WHAT TO DO
Write down exactly the lines from the one with "(615, 125) = (110, 366): grey" to the end of the data, first and last included, and no others.

******************************

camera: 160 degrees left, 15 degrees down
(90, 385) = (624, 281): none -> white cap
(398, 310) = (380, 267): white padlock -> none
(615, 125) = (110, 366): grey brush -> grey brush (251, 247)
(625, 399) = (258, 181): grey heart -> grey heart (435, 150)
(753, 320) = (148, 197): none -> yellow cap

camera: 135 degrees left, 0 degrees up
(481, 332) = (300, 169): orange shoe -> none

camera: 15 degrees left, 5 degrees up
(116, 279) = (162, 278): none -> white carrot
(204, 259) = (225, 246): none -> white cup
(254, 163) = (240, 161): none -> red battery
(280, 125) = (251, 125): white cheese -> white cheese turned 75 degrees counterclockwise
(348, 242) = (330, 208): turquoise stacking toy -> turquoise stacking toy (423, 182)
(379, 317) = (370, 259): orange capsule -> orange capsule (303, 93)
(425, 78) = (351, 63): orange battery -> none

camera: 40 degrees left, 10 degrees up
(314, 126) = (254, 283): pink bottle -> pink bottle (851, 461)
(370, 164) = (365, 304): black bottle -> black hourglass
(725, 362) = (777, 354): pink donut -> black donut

******************************

TASK RESPONSE
(615, 125) = (110, 366): grey brush -> grey brush (251, 247)
(625, 399) = (258, 181): grey heart -> grey heart (435, 150)
(753, 320) = (148, 197): none -> yellow cap

camera: 135 degrees left, 0 degrees up
(481, 332) = (300, 169): orange shoe -> none

camera: 15 degrees left, 5 degrees up
(116, 279) = (162, 278): none -> white carrot
(204, 259) = (225, 246): none -> white cup
(254, 163) = (240, 161): none -> red battery
(280, 125) = (251, 125): white cheese -> white cheese turned 75 degrees counterclockwise
(348, 242) = (330, 208): turquoise stacking toy -> turquoise stacking toy (423, 182)
(379, 317) = (370, 259): orange capsule -> orange capsule (303, 93)
(425, 78) = (351, 63): orange battery -> none

camera: 40 degrees left, 10 degrees up
(314, 126) = (254, 283): pink bottle -> pink bottle (851, 461)
(370, 164) = (365, 304): black bottle -> black hourglass
(725, 362) = (777, 354): pink donut -> black donut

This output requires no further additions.